- **THE TASK**
For this exercise, repeat exactly the lines below starting at the line holding "C3: 4.7uF (AGND, N14) -> none" and ending at the line holding "SW1: button (AGND, N5) -> none", both included, with no extra lines and no pictures.

== GIVEN RECORDS ==

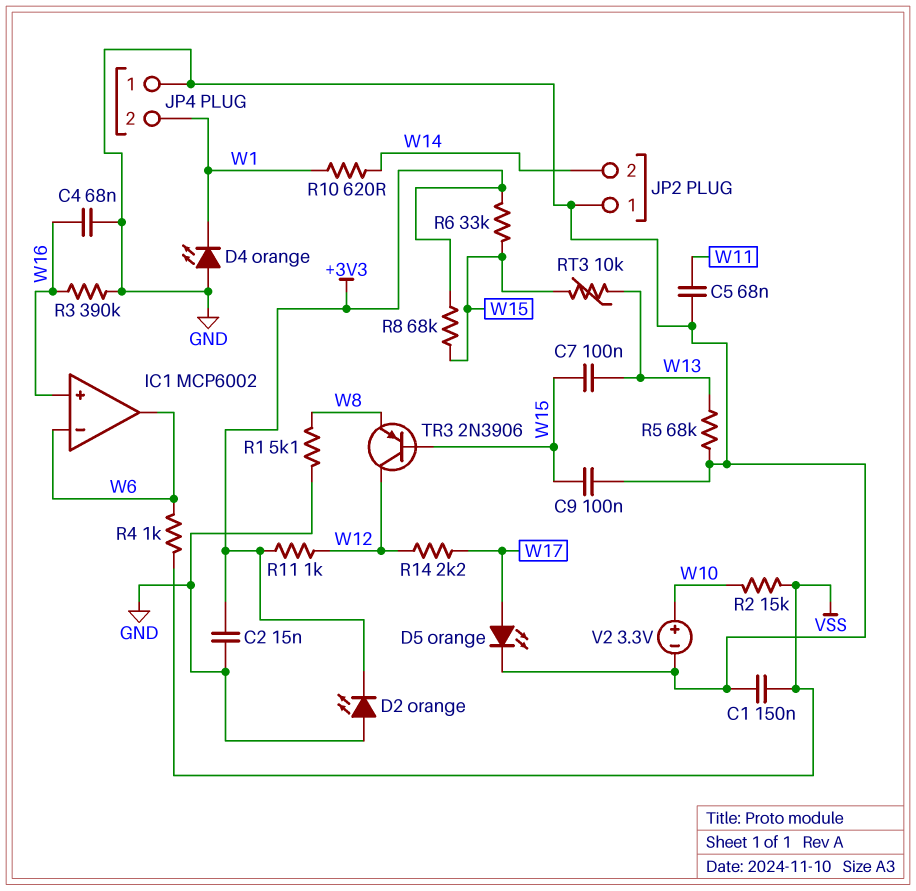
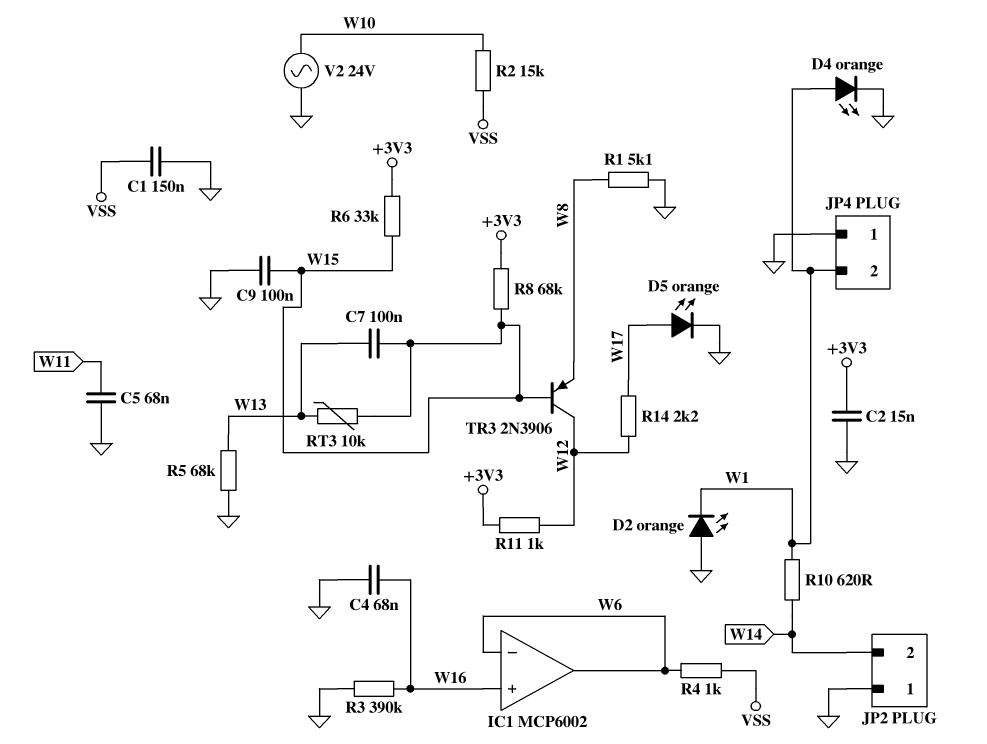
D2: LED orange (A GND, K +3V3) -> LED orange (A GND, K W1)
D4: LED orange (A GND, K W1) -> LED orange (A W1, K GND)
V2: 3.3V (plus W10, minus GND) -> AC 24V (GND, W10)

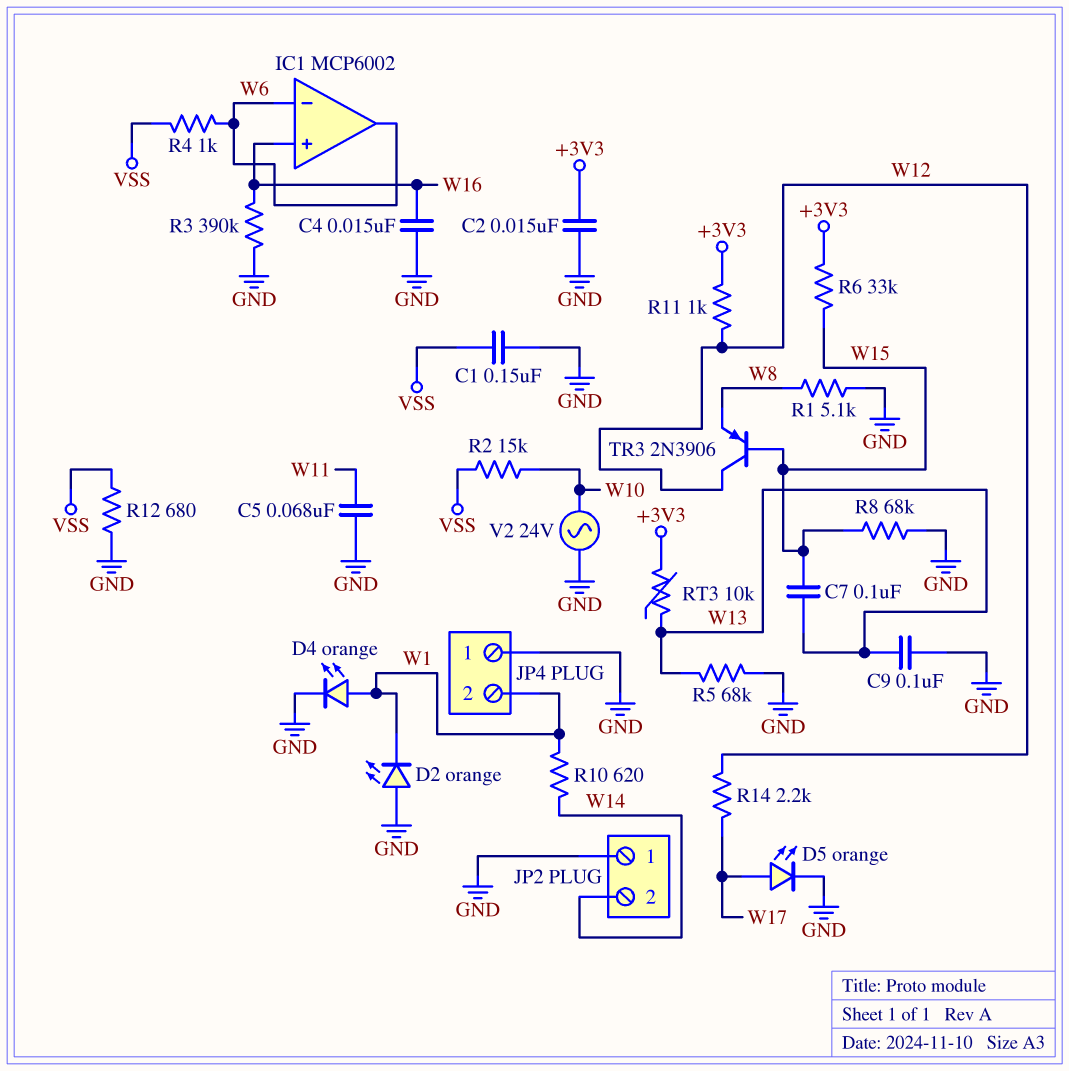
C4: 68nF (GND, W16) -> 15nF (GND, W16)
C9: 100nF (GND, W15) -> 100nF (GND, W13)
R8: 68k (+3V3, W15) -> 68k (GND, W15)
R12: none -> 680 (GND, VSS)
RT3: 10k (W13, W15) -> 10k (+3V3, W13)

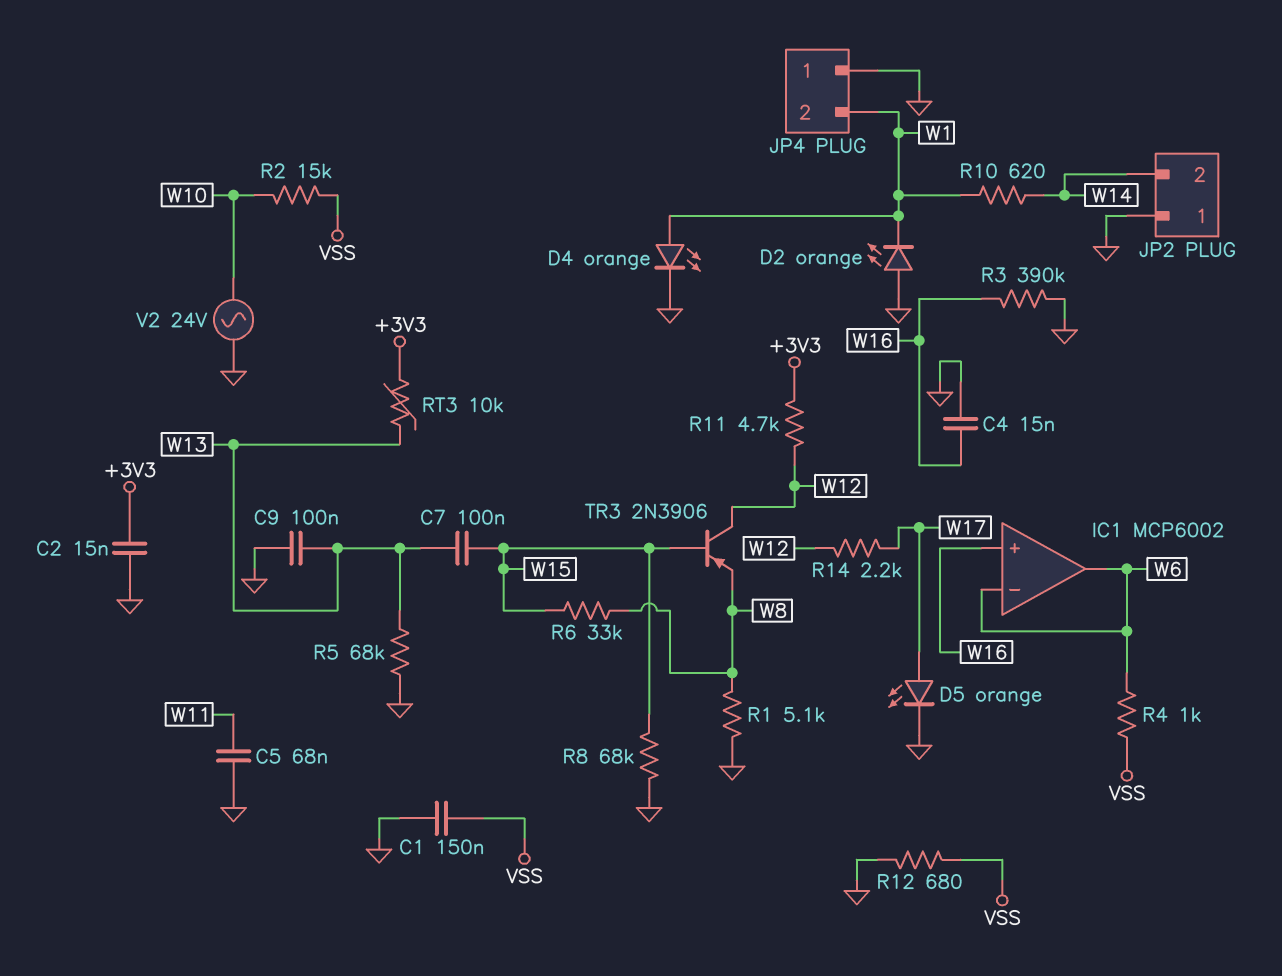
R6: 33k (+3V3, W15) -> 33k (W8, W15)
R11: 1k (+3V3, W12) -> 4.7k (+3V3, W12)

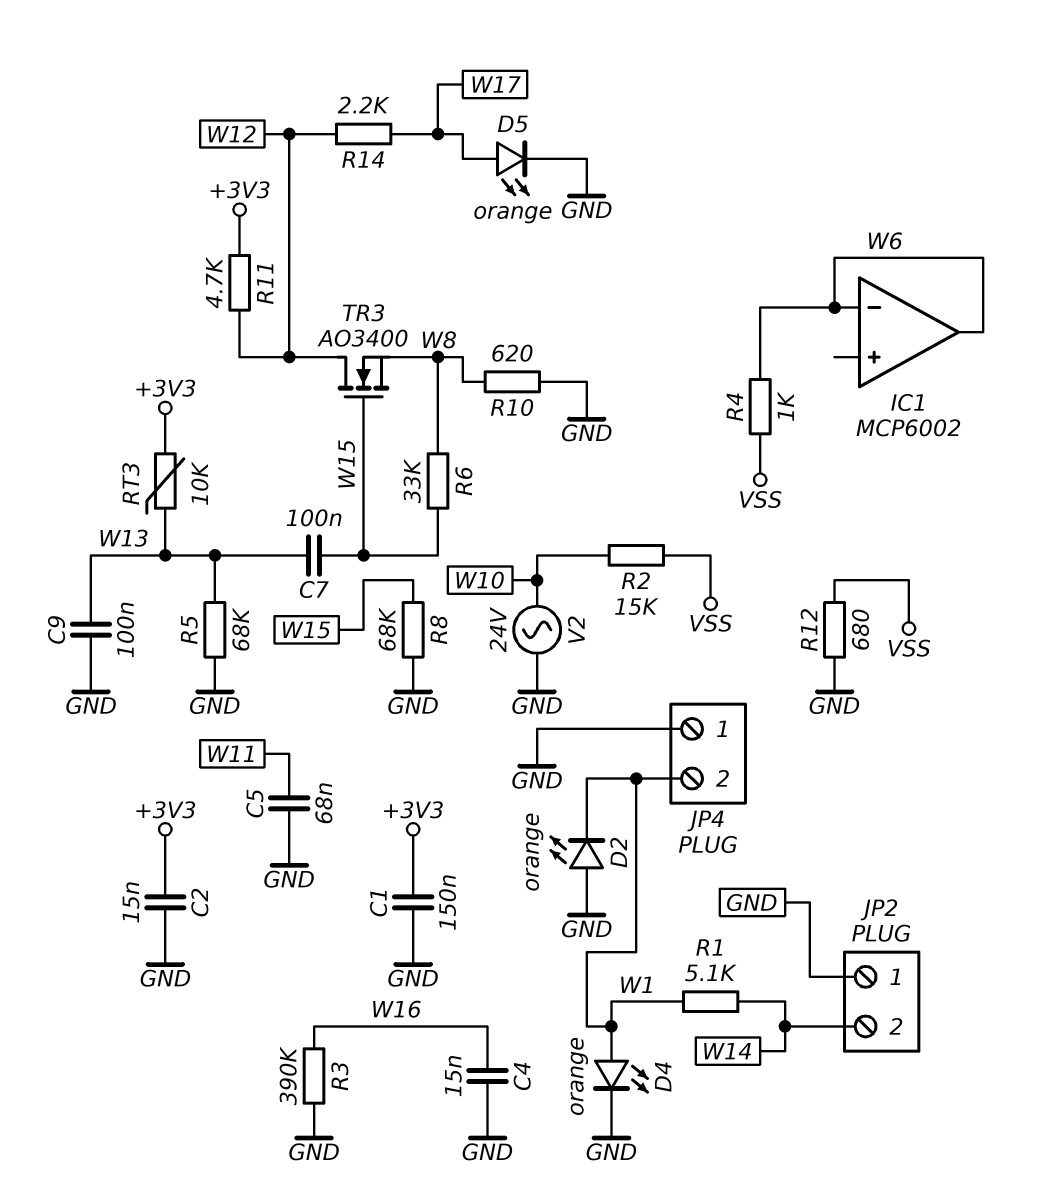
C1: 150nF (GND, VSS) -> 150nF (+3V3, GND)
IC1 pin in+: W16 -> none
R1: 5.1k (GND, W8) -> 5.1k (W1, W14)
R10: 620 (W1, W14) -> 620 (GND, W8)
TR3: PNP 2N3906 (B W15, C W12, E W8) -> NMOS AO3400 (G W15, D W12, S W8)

===
== GIVEN RECORDS ==

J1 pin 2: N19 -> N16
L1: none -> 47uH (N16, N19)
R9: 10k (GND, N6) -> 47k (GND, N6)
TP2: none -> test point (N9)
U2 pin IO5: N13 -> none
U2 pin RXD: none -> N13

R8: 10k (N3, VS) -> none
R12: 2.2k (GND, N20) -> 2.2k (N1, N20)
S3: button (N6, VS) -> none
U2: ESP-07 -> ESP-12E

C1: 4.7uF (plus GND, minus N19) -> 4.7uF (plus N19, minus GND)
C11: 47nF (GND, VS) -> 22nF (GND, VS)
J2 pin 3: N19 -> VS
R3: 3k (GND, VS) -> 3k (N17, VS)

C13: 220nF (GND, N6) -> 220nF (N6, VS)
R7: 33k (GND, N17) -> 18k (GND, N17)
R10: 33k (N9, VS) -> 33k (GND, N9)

===
== GIVEN RECORDS ==

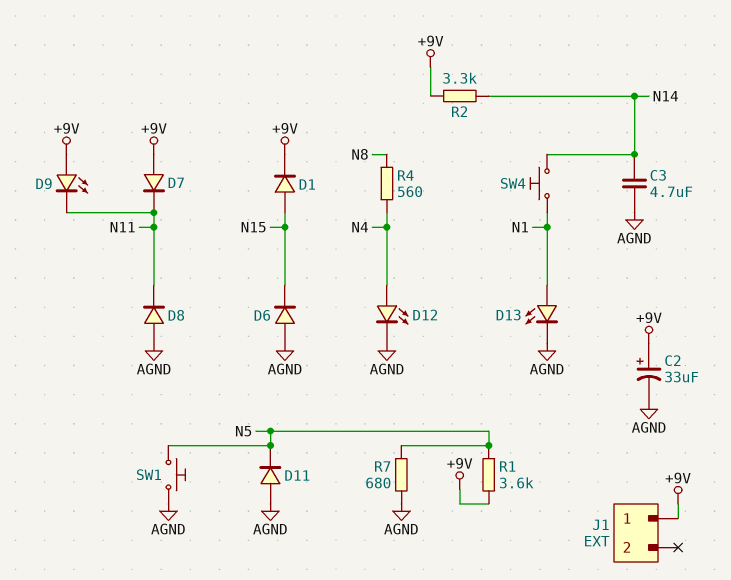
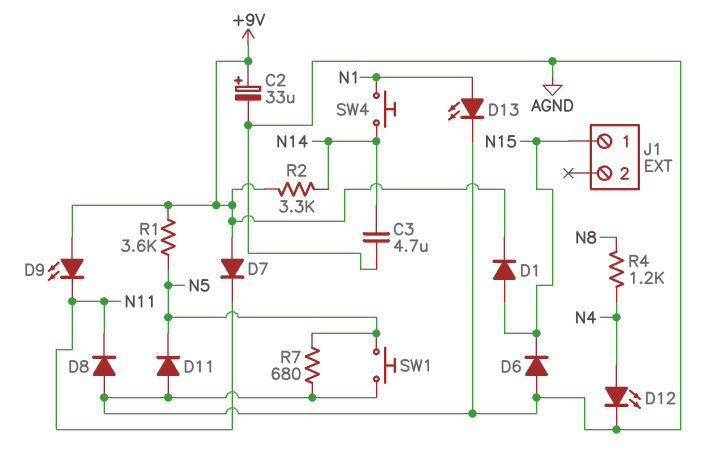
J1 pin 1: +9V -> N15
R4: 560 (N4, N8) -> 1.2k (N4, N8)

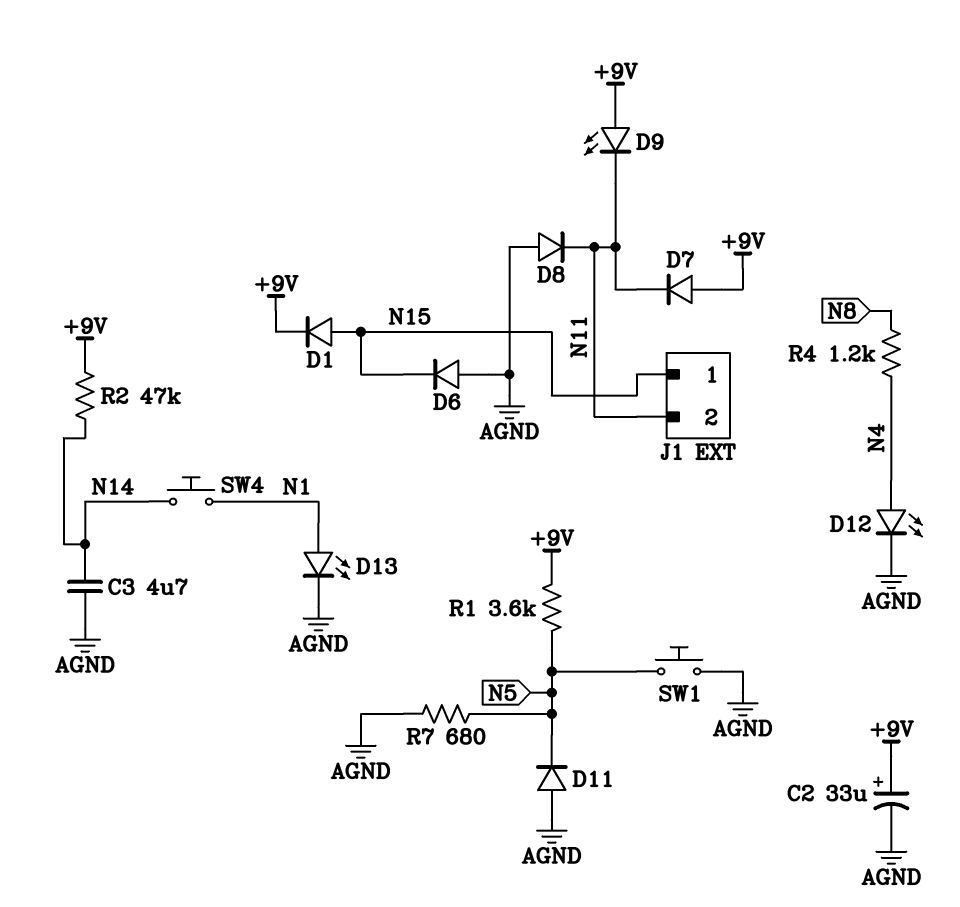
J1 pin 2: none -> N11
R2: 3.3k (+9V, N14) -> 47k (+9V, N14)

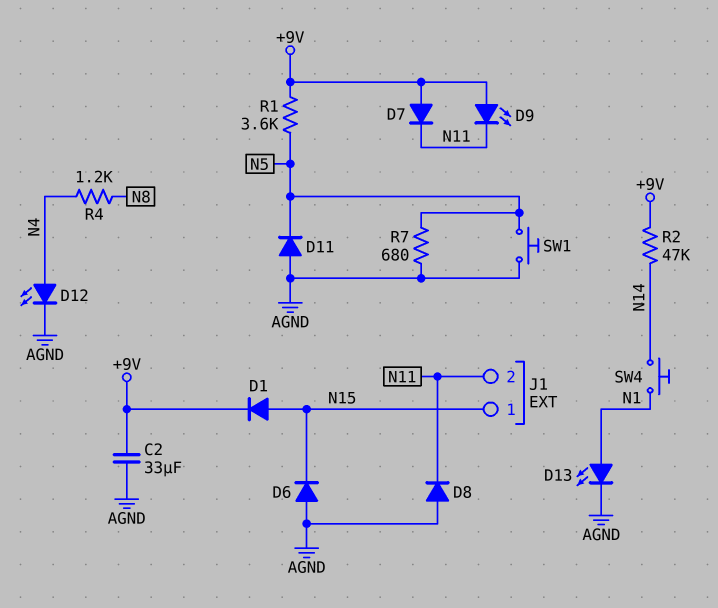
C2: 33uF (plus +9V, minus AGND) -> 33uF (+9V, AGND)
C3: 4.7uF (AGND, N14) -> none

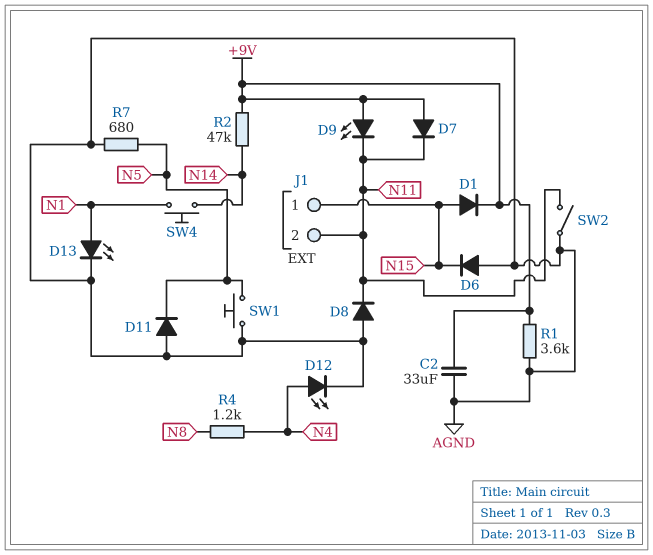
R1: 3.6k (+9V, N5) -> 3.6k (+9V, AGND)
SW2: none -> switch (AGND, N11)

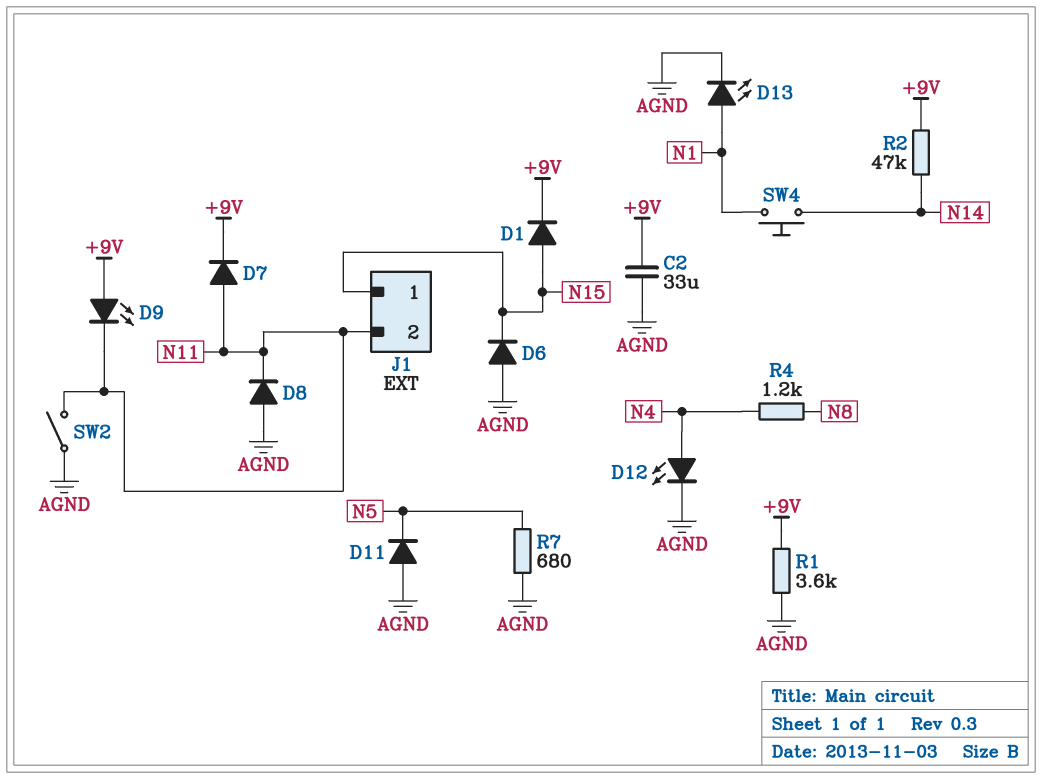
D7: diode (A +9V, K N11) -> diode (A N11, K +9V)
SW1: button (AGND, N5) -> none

===

- **ANSWER SPACE**
C3: 4.7uF (AGND, N14) -> none

R1: 3.6k (+9V, N5) -> 3.6k (+9V, AGND)
SW2: none -> switch (AGND, N11)

D7: diode (A +9V, K N11) -> diode (A N11, K +9V)
SW1: button (AGND, N5) -> none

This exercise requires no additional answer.